----- RECORDED INFORMATION

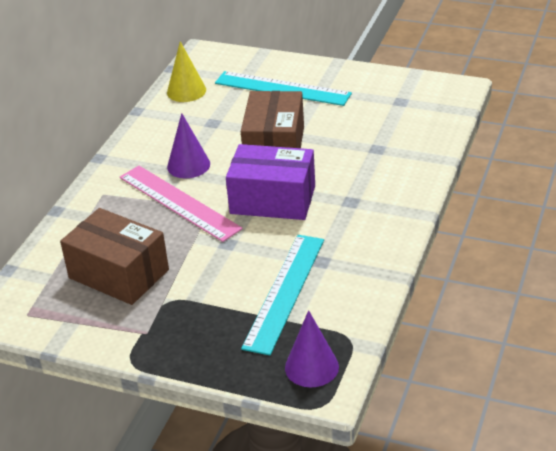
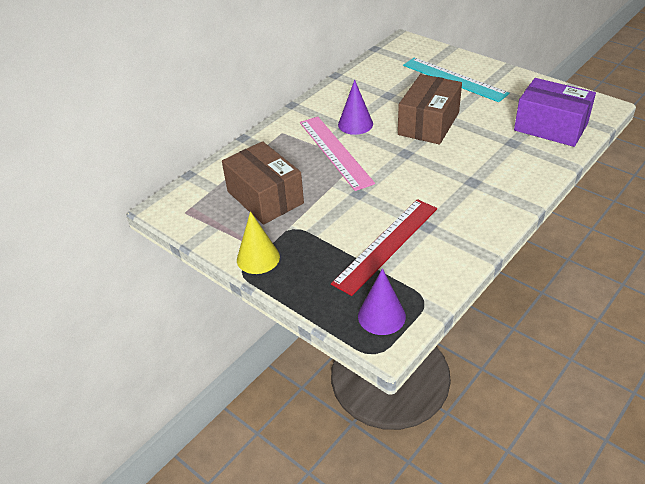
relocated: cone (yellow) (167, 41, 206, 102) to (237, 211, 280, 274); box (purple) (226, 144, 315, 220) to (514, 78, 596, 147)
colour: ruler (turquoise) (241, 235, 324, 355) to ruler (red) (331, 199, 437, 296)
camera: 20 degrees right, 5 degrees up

----------

-- TASK GOAL --
Reproduce, with no other lines, the run of lines that begins with the one containing "colour: ruler (turquoise)" and ends with the last line of the material.

-- FINISHED EXERCISE --
colour: ruler (turquoise) (241, 235, 324, 355) to ruler (red) (331, 199, 437, 296)
camera: 20 degrees right, 5 degrees up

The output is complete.